**RECORDED DATA**
——
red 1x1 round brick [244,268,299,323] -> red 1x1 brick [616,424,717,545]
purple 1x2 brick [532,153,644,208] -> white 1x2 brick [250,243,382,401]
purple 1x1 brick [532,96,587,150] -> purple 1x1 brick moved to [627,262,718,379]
——
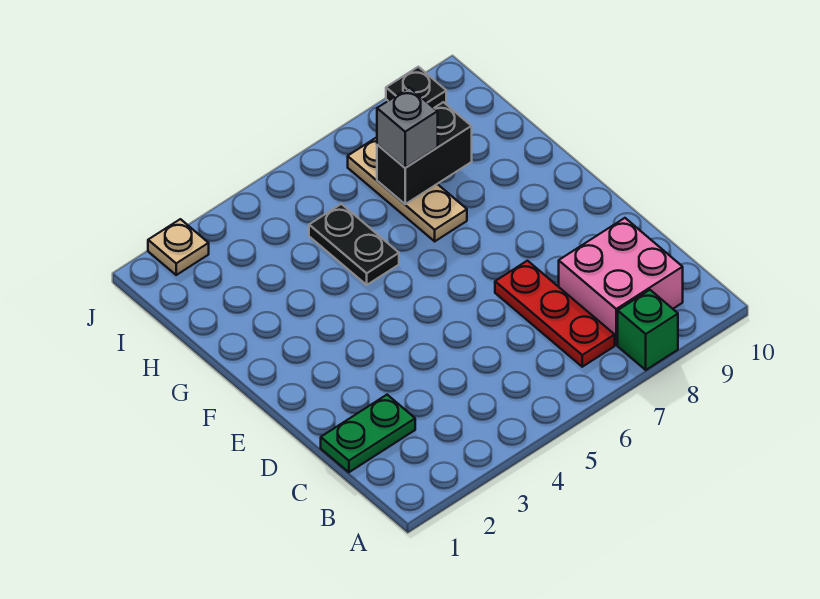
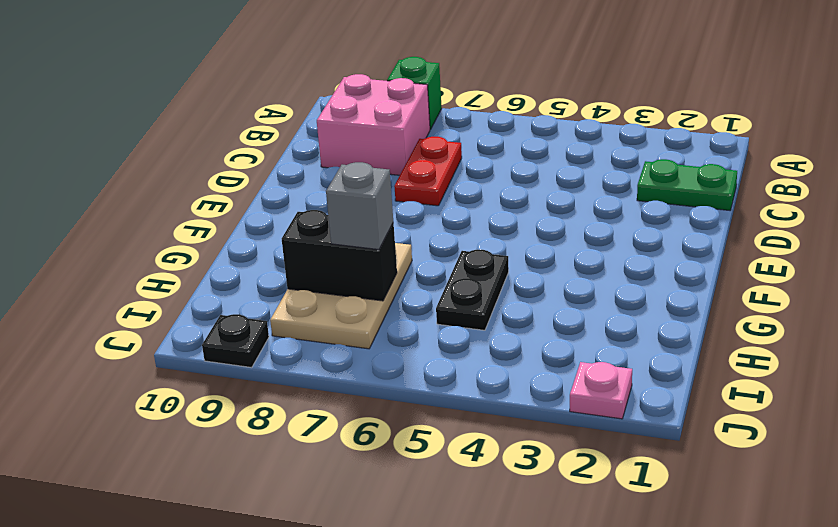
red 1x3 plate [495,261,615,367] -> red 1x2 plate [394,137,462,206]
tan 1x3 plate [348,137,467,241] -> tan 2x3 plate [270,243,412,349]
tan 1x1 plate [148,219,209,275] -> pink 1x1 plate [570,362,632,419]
——
**TASK INSTRUCTIONS**
Lines containing the word "purple" are to be located in the entries and copied.

**YOUR SOLUTION**
purple 1x2 brick [532,153,644,208] -> white 1x2 brick [250,243,382,401]
purple 1x1 brick [532,96,587,150] -> purple 1x1 brick moved to [627,262,718,379]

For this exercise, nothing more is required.